▶ About this exercise:
The expected answer is a copy of every line in the listing that has the word "none".
------ Raw data
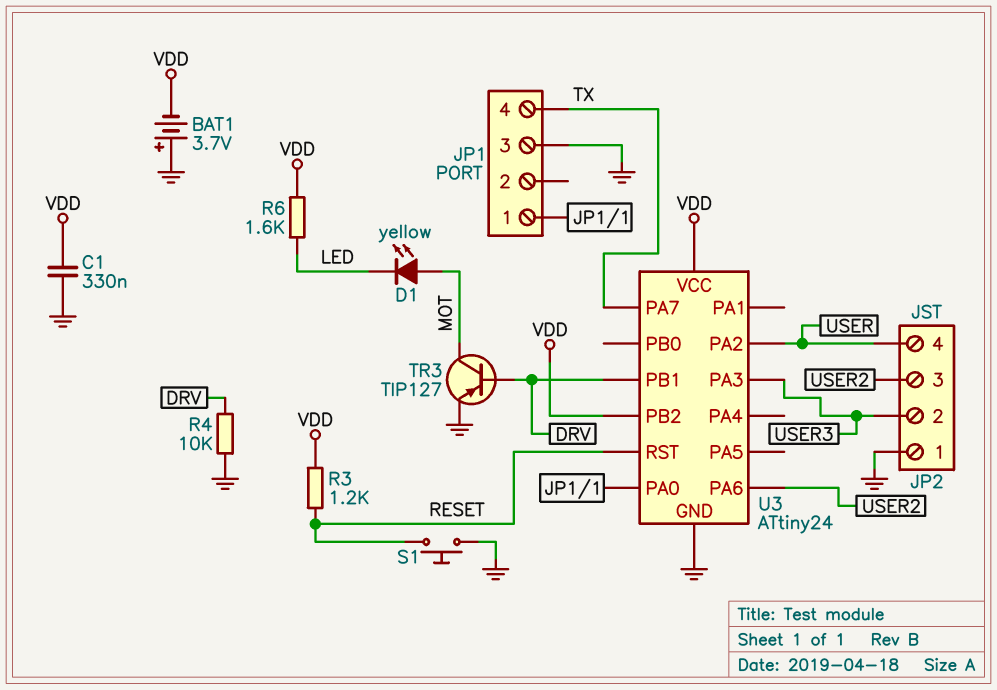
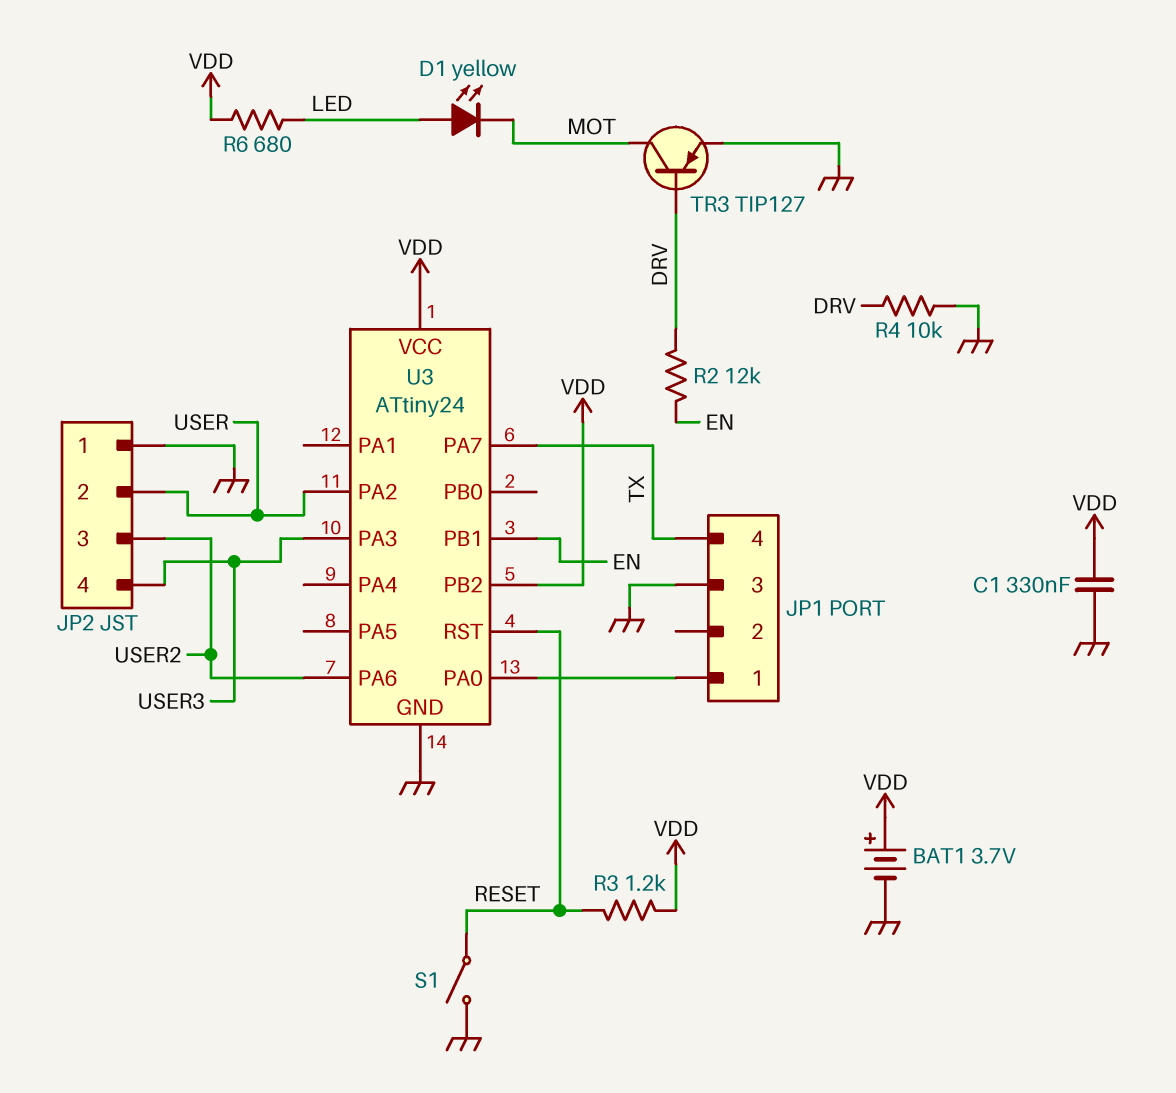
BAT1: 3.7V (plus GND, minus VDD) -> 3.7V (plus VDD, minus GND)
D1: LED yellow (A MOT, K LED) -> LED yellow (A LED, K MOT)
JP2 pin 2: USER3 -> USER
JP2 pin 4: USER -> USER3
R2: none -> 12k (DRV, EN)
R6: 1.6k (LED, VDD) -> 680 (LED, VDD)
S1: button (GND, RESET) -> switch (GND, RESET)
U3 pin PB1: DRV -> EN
------------
------ Raw data
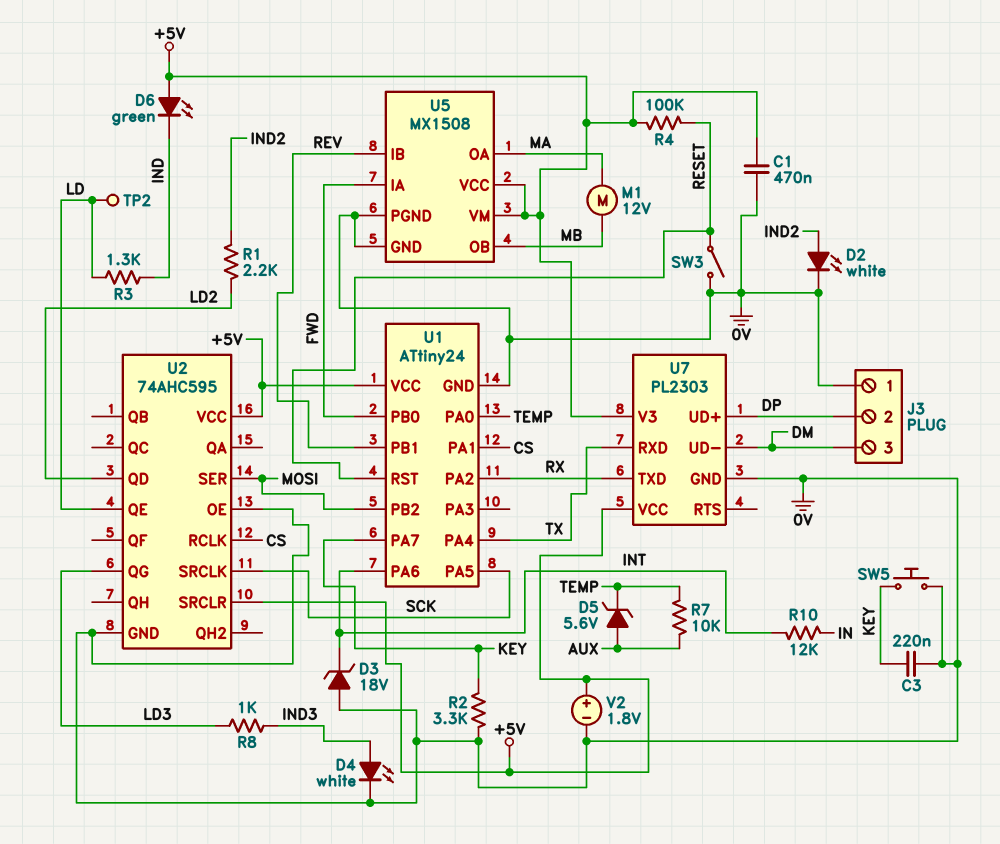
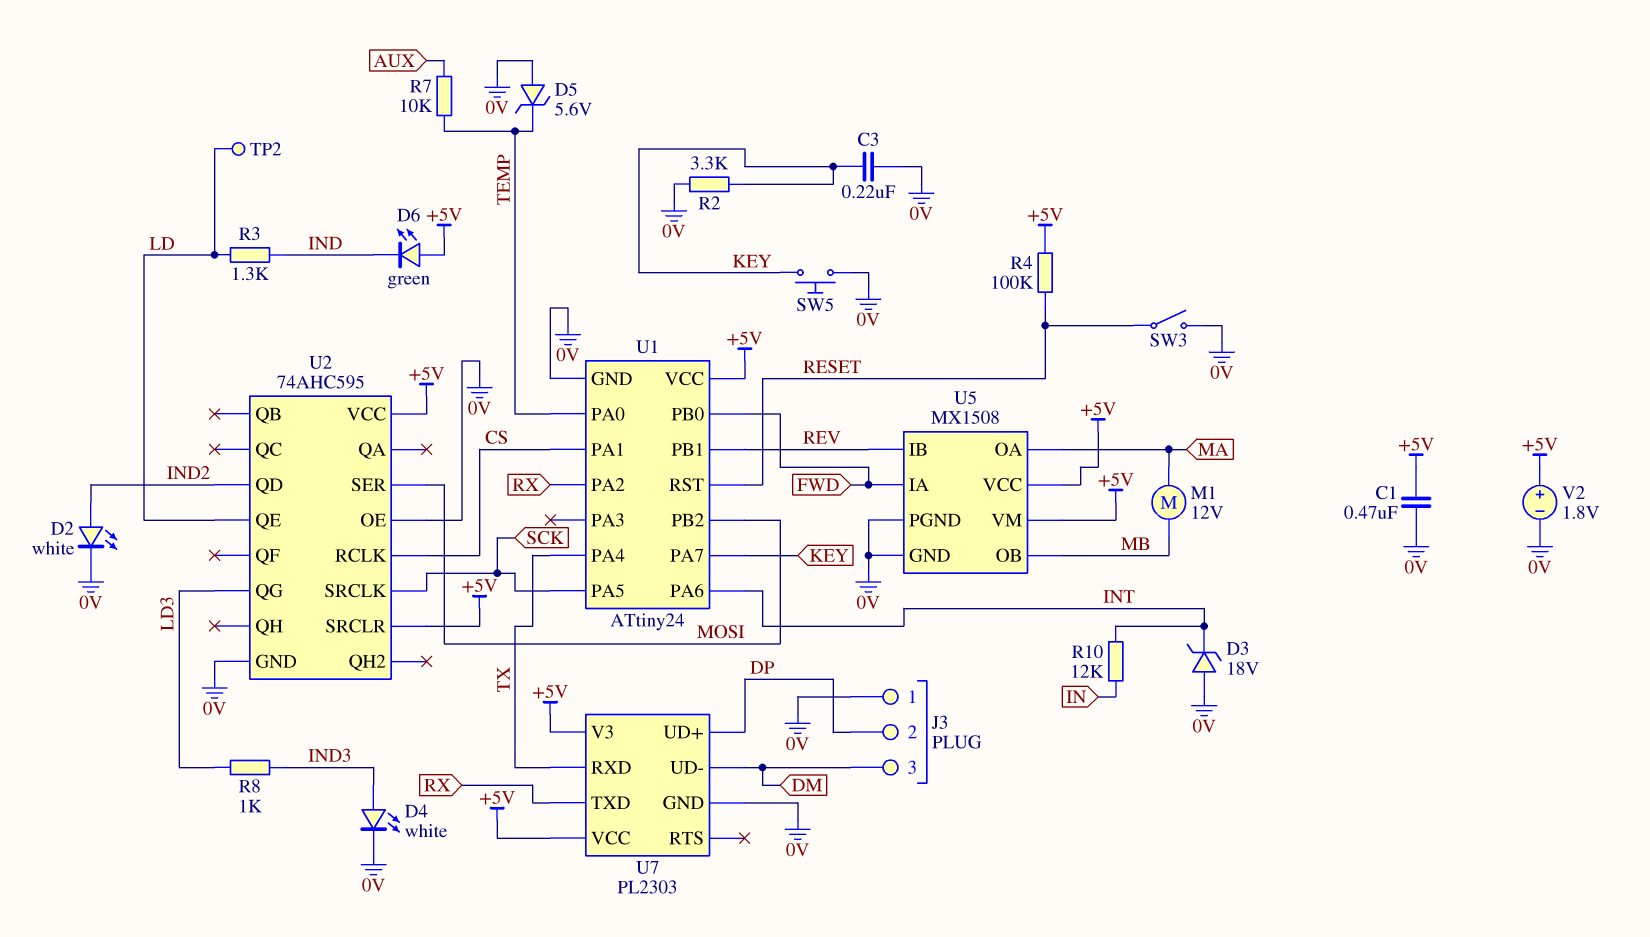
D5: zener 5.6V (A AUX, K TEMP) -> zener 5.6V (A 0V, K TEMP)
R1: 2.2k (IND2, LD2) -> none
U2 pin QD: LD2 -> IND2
------------
▶ Written answer:
R2: none -> 12k (DRV, EN)
R1: 2.2k (IND2, LD2) -> none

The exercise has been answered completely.